* **Exercise instructions**:
Collect every line in the listing below that contains the string "numericTimeSignature". Case counts.

(Stored items)

————

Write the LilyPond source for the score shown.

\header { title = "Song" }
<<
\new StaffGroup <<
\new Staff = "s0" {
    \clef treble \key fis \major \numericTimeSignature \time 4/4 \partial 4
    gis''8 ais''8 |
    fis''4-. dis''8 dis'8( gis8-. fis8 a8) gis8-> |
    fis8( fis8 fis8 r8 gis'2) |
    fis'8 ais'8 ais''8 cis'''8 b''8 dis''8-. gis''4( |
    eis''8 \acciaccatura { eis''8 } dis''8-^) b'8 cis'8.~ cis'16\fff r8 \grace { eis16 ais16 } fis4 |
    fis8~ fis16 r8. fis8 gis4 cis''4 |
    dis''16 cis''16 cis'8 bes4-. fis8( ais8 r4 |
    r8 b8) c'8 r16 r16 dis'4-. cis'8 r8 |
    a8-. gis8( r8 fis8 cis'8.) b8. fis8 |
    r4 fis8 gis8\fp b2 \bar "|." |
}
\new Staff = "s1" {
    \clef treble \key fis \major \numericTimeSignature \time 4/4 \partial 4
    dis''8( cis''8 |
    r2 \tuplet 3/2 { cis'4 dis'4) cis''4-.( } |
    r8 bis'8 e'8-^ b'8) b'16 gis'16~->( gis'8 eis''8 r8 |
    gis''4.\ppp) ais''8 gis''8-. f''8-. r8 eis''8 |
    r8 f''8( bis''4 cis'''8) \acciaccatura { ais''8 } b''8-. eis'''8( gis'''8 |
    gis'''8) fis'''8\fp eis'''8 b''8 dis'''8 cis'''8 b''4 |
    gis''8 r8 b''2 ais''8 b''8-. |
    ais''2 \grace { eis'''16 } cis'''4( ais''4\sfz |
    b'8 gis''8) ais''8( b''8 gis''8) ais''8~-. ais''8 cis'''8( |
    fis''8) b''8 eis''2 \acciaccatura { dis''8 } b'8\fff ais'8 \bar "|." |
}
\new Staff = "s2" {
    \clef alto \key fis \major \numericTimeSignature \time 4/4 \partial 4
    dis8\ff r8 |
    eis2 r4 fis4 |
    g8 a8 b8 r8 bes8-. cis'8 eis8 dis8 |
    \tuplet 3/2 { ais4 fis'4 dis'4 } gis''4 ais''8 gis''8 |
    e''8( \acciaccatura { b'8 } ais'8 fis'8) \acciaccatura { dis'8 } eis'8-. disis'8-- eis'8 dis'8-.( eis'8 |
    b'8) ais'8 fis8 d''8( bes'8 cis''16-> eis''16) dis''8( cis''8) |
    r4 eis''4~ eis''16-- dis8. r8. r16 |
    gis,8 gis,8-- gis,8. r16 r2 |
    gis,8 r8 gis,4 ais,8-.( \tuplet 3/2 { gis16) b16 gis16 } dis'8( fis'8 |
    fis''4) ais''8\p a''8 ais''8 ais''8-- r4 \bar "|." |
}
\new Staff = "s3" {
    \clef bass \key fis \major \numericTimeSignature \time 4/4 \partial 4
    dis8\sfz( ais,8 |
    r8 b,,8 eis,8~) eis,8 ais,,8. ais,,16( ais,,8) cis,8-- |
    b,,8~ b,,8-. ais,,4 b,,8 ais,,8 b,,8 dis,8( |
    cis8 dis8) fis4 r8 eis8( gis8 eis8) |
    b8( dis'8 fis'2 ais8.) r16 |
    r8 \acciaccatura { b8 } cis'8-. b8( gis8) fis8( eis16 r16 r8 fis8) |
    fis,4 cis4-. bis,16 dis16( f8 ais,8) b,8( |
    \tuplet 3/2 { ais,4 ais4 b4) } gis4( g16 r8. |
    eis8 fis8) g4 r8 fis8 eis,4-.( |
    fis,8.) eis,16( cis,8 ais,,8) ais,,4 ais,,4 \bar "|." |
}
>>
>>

————

* **Exercise response**:
    \clef treble \key fis \major \numericTimeSignature \time 4/4 \partial 4
    \clef treble \key fis \major \numericTimeSignature \time 4/4 \partial 4
    \clef alto \key fis \major \numericTimeSignature \time 4/4 \partial 4
    \clef bass \key fis \major \numericTimeSignature \time 4/4 \partial 4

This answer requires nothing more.